- [Data provided]

╭──

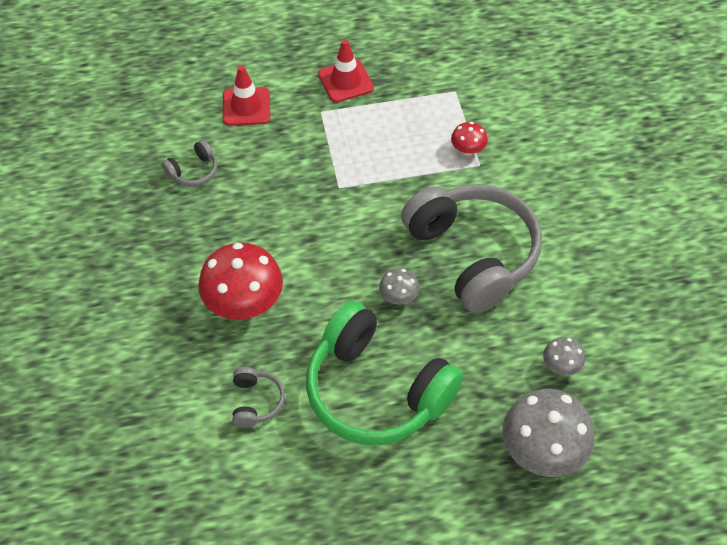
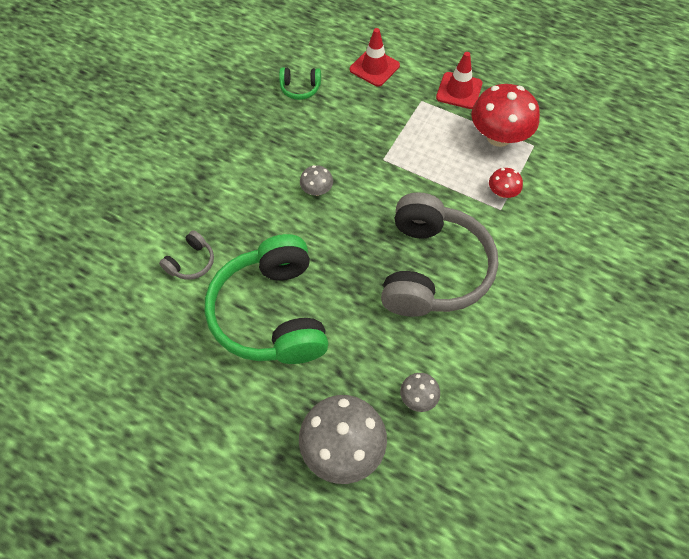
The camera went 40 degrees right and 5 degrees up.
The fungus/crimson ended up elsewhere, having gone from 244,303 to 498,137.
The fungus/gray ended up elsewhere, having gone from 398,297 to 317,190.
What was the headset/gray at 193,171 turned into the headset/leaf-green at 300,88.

╰──

- [The problem]
Make a tally of the lines in this data that include the string "ended", and answer with that tally alone.

- [Solution to this task]
2